Task objective |
What you return should match the listing exactly, minus its images.

Supplied records below:

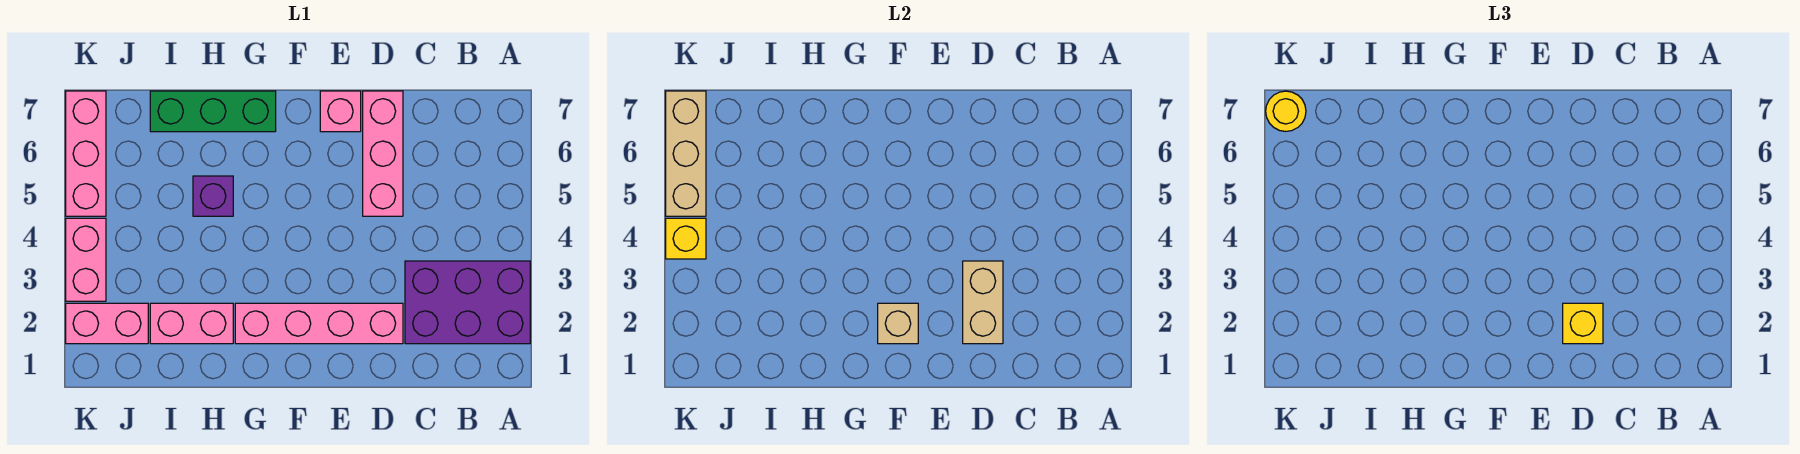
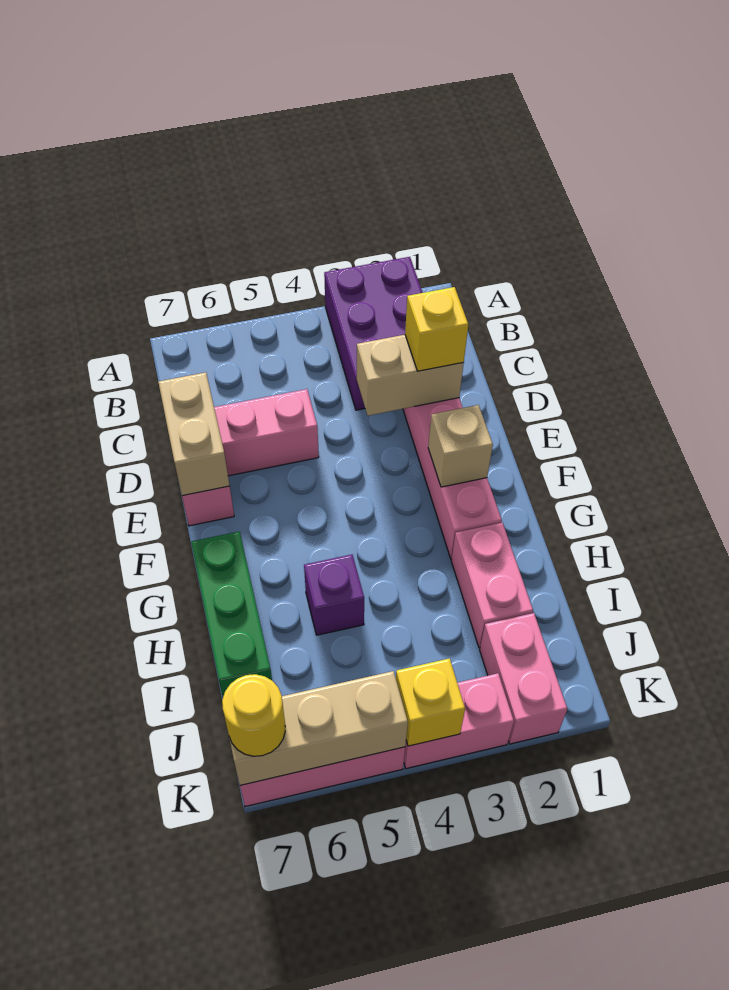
none -> tan 1x2 brick [158,372,230,496]

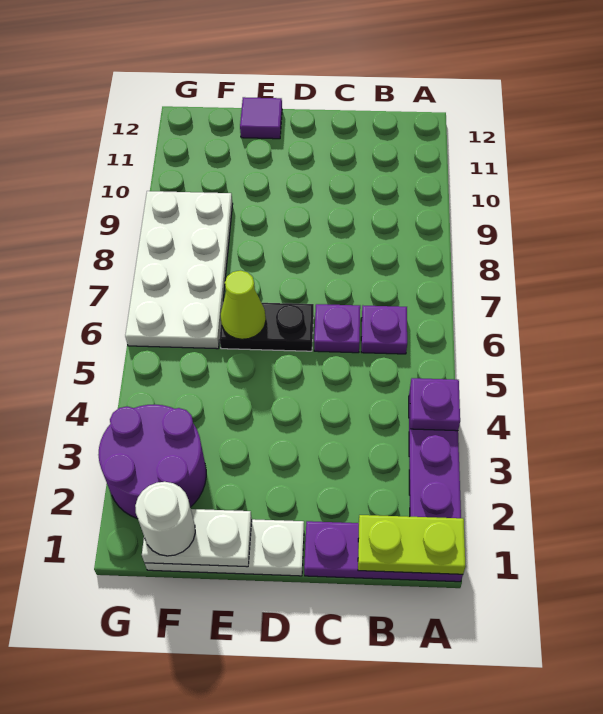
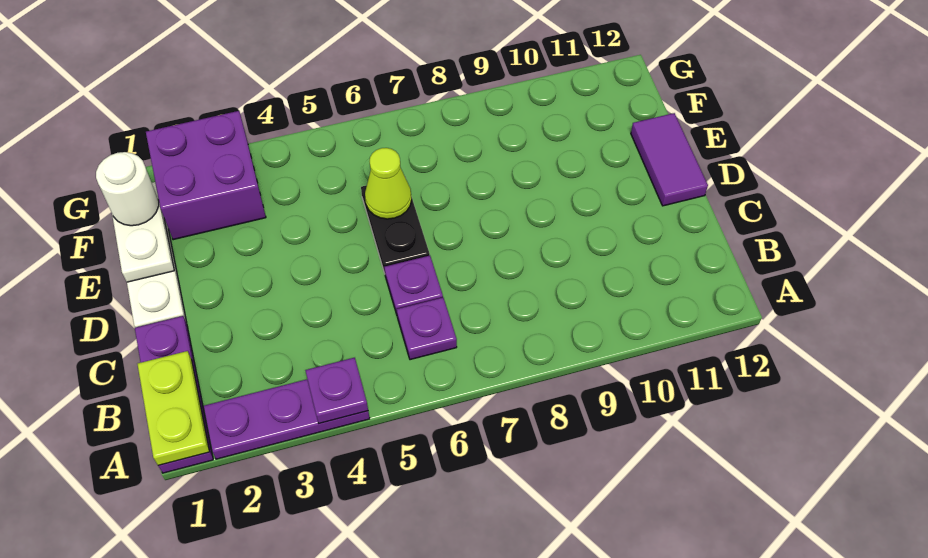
purple 1x1 tile [240,97,282,139] -> purple 1x2 tile [631,113,708,206]
purple 2x2 round brick [98,404,206,519] -> purple 2x2 brick [146,111,266,240]
white 2x4 plate [125,191,233,349] -> none

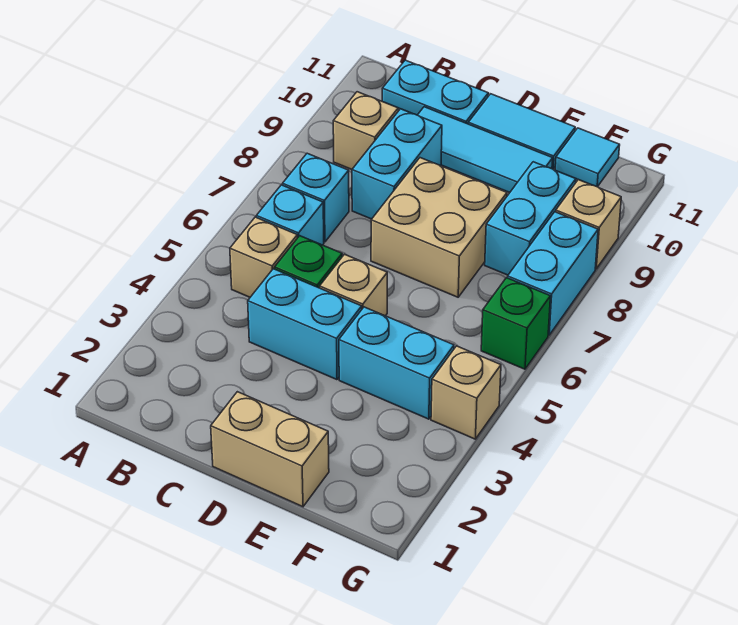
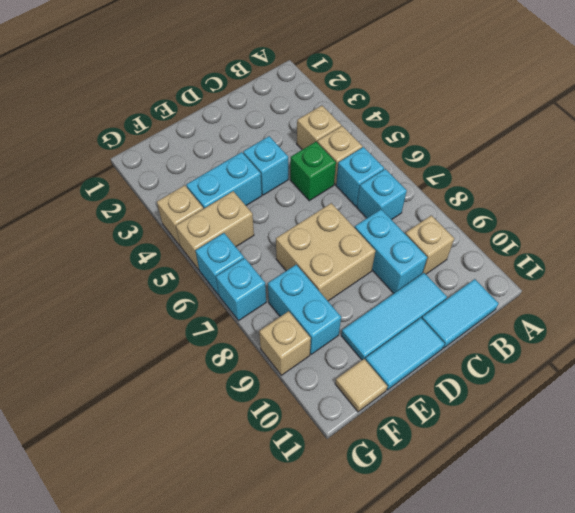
cyan 1x2 plate [382,60,488,124] -> cyan 1x2 tile [422,279,499,348]
cyan 1x2 brick [248,269,362,380] -> cyan 1x1 brick [243,136,288,195]
tan 1x2 brick [211,392,329,507] -> tan 1x2 brick moved to [176,191,254,270]
tan 1x1 brick [320,254,387,316] -> tan 1x1 brick moved to [297,106,341,150]
cyan 1x1 tile [555,128,620,187] -> tan 1x1 tile [335,359,387,412]
green 1x1 brick [481,278,550,369] -> cyan 1x1 brick [195,233,244,295]
cyan 1x2 brick [507,212,598,335] -> cyan 1x1 brick [216,258,266,321]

End of Supplied records.

Response for this exercise |
none -> tan 1x2 brick [158,372,230,496]

purple 1x1 tile [240,97,282,139] -> purple 1x2 tile [631,113,708,206]
purple 2x2 round brick [98,404,206,519] -> purple 2x2 brick [146,111,266,240]
white 2x4 plate [125,191,233,349] -> none

cyan 1x2 plate [382,60,488,124] -> cyan 1x2 tile [422,279,499,348]
cyan 1x2 brick [248,269,362,380] -> cyan 1x1 brick [243,136,288,195]
tan 1x2 brick [211,392,329,507] -> tan 1x2 brick moved to [176,191,254,270]
tan 1x1 brick [320,254,387,316] -> tan 1x1 brick moved to [297,106,341,150]
cyan 1x1 tile [555,128,620,187] -> tan 1x1 tile [335,359,387,412]
green 1x1 brick [481,278,550,369] -> cyan 1x1 brick [195,233,244,295]
cyan 1x2 brick [507,212,598,335] -> cyan 1x1 brick [216,258,266,321]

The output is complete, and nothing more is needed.